### MATERIAL SHOWN
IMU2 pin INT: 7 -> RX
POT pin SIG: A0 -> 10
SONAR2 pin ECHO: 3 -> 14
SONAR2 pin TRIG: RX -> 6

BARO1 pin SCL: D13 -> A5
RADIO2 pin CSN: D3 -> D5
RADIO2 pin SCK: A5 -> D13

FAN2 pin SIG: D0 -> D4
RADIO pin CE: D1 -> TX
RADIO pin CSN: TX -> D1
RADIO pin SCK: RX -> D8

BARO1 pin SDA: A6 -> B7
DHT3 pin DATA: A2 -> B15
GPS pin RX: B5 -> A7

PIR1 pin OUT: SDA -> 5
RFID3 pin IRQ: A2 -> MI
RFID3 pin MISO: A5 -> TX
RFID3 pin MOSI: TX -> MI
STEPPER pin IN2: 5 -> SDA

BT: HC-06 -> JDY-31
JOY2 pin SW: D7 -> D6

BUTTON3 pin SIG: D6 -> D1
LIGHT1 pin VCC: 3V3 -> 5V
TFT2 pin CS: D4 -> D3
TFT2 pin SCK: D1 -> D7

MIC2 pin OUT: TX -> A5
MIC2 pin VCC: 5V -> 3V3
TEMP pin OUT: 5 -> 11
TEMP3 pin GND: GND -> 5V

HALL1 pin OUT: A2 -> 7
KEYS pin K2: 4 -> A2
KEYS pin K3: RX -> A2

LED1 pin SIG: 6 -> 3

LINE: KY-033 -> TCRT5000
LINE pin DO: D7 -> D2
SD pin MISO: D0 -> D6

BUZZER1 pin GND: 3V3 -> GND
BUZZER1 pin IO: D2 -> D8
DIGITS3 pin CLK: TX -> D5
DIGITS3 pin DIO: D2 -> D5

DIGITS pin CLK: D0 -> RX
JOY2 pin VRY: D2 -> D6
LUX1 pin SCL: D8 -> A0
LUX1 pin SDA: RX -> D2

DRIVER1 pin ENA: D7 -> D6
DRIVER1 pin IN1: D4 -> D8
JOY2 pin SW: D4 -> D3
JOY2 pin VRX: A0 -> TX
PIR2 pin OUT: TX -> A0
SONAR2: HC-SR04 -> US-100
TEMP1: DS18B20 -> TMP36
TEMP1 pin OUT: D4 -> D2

### AIM OF THE TASK
All that is needed is the exact run of lines above from the line containing "MIC2 pin VCC: 5V -> 3V3" through the line containing "BUZZER1 pin IO: D2 -> D8", both of them included.

### EXERCISE RESULT
MIC2 pin VCC: 5V -> 3V3
TEMP pin OUT: 5 -> 11
TEMP3 pin GND: GND -> 5V

HALL1 pin OUT: A2 -> 7
KEYS pin K2: 4 -> A2
KEYS pin K3: RX -> A2

LED1 pin SIG: 6 -> 3

LINE: KY-033 -> TCRT5000
LINE pin DO: D7 -> D2
SD pin MISO: D0 -> D6

BUZZER1 pin GND: 3V3 -> GND
BUZZER1 pin IO: D2 -> D8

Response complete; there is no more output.